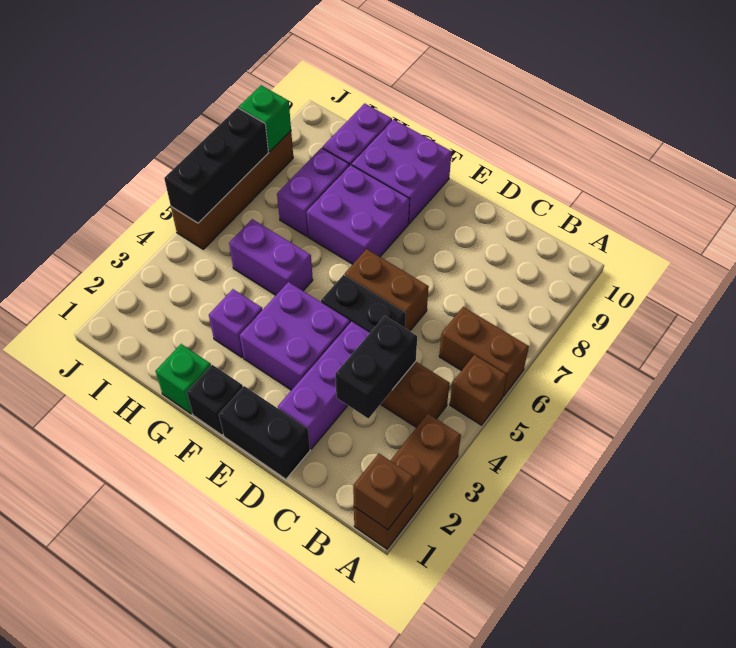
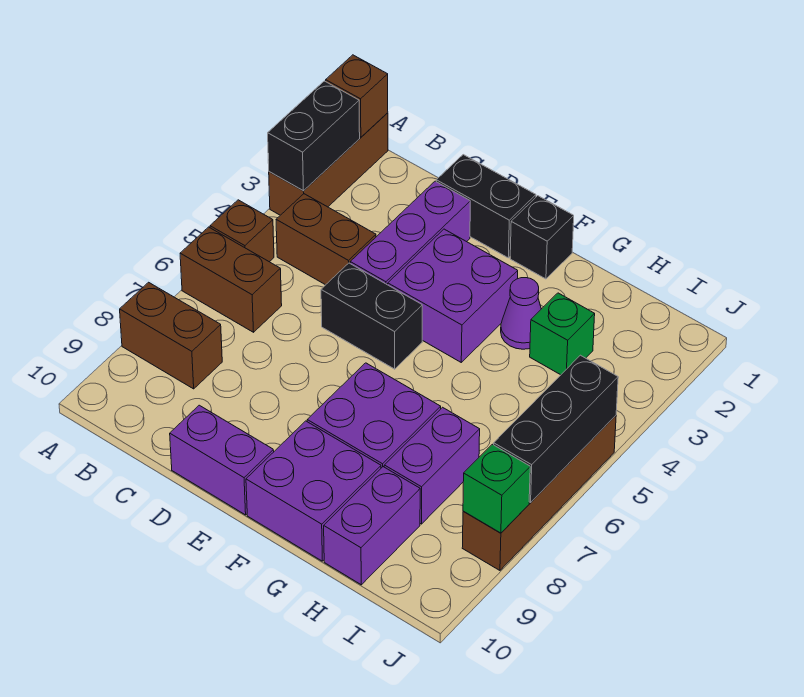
black 1x2 brick [335,316,417,419] -> black 1x2 brick moved to [268,81,360,191]
brown 1x2 brick [345,249,429,331] -> brown 1x2 brick moved to [120,282,222,389]
green 1x1 brick [155,344,211,414] -> green 1x1 brick moved to [530,293,595,375]
purple 1x1 brick [209,289,262,357] -> purple 1x1 cone [501,278,541,349]
purple 1x2 brick [229,219,313,295] -> purple 1x2 brick moved to [170,405,274,515]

------------------------------------------------------------

▶ **Exercise description**
Everything from the line containing "brown 1x2 brick [345,249,429,331]" through the end of the entries above should be retyped exactly, and nothing else.

▶ **Answer to this problem**
brown 1x2 brick [345,249,429,331] -> brown 1x2 brick moved to [120,282,222,389]
green 1x1 brick [155,344,211,414] -> green 1x1 brick moved to [530,293,595,375]
purple 1x1 brick [209,289,262,357] -> purple 1x1 cone [501,278,541,349]
purple 1x2 brick [229,219,313,295] -> purple 1x2 brick moved to [170,405,274,515]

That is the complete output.